» **Task material**:
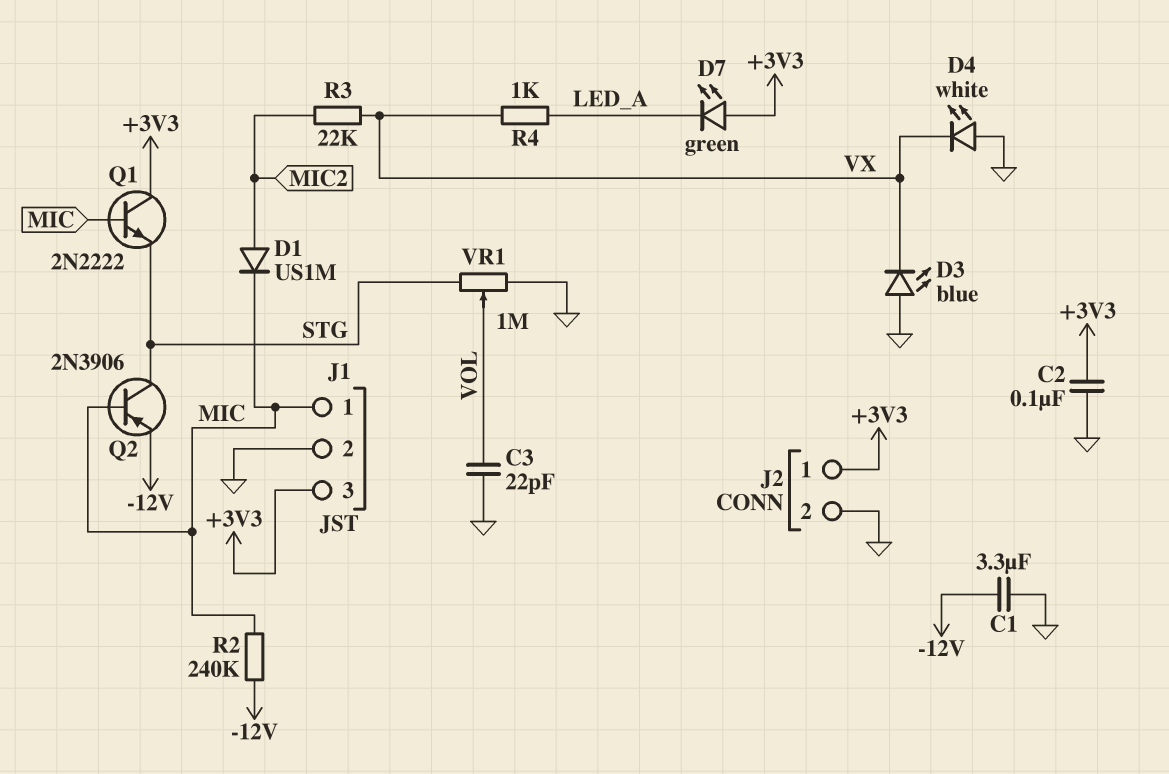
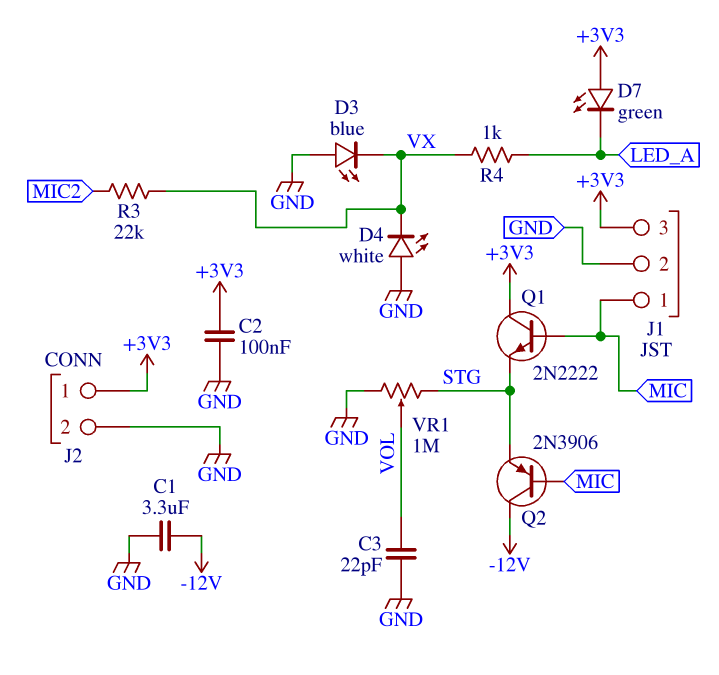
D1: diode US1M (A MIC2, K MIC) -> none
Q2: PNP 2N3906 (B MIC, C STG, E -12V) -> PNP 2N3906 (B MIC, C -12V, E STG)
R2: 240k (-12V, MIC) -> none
...
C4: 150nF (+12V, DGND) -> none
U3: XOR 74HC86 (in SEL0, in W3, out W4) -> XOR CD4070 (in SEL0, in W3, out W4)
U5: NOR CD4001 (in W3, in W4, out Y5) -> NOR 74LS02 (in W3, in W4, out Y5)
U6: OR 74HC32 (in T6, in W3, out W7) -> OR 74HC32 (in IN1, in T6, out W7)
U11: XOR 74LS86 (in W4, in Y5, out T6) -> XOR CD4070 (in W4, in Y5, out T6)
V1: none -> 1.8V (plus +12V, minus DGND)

» **Work to be completed**: Read the entries and show each line that mentions "none".

» **Answer below**:
D1: diode US1M (A MIC2, K MIC) -> none
R2: 240k (-12V, MIC) -> none
C4: 150nF (+12V, DGND) -> none
V1: none -> 1.8V (plus +12V, minus DGND)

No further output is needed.